# Exercise:
Please repeat every entry exactly as given, apart from dropping the images.

# Stored records:
--- START ---

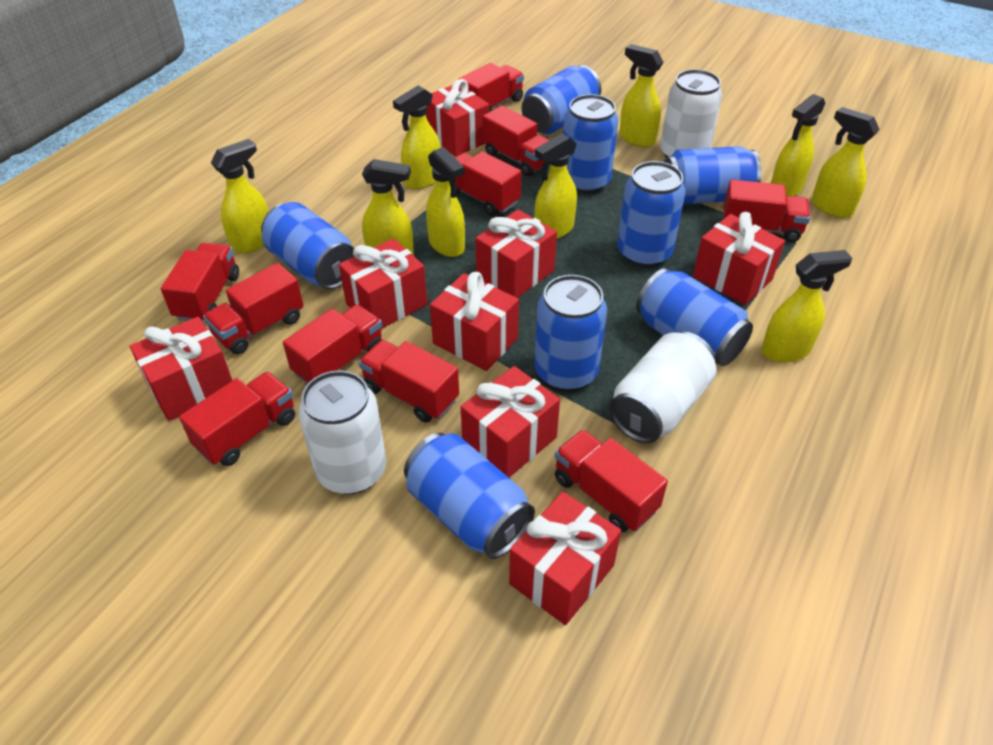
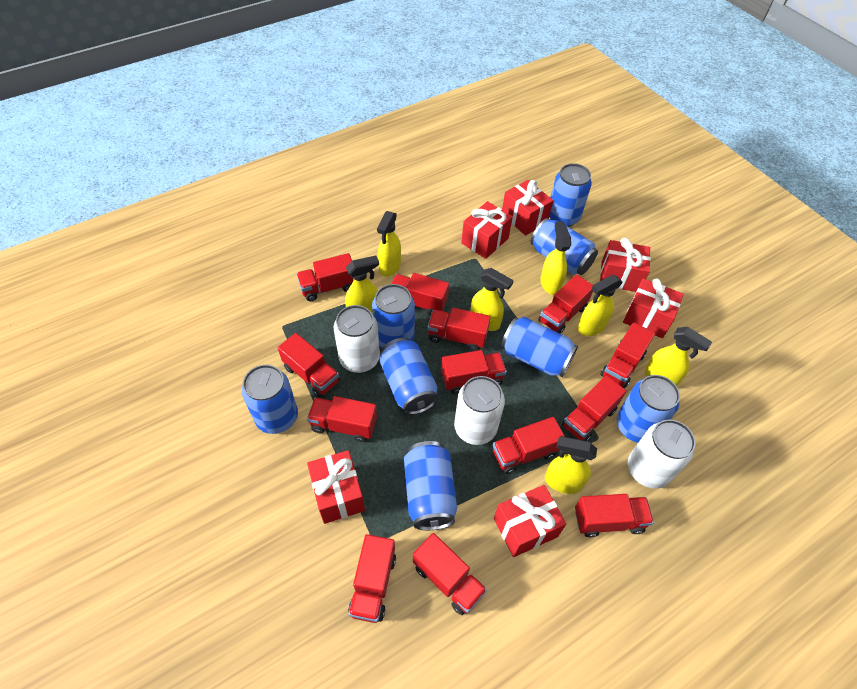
red gift: 8 -> 6
red truck: 10 -> 13
yellow spray bottle: 9 -> 7

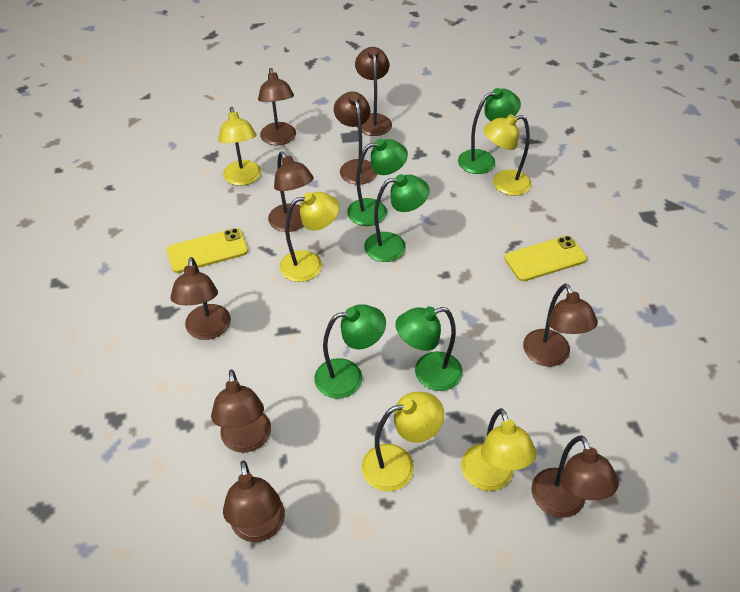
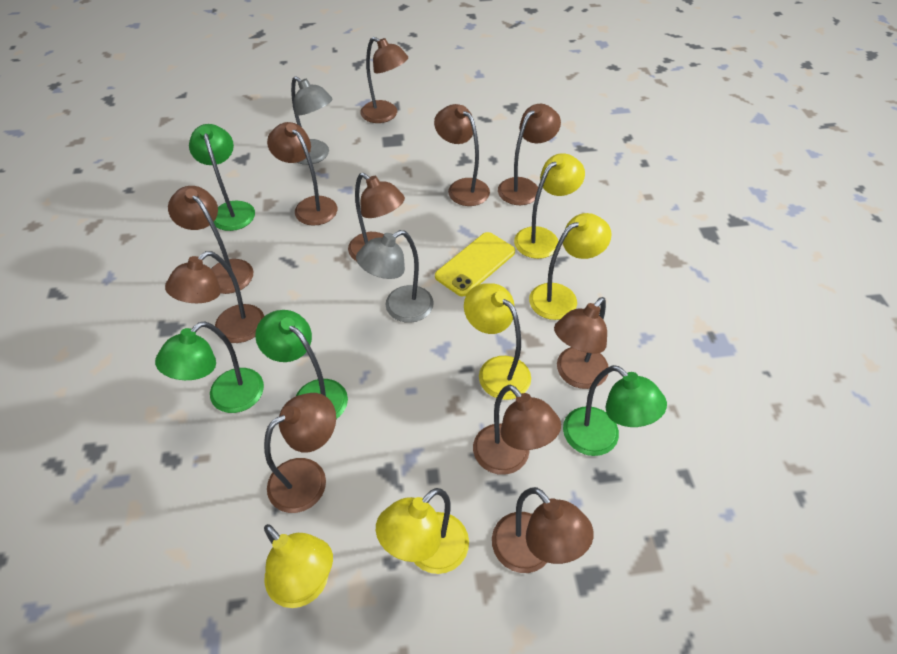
brown lamp: 9 -> 11
green lamp: 5 -> 4
grey lamp: 0 -> 2
yellow phone: 2 -> 1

--- END ---

# Solution below:
red gift: 8 -> 6
red truck: 10 -> 13
yellow spray bottle: 9 -> 7

brown lamp: 9 -> 11
green lamp: 5 -> 4
grey lamp: 0 -> 2
yellow phone: 2 -> 1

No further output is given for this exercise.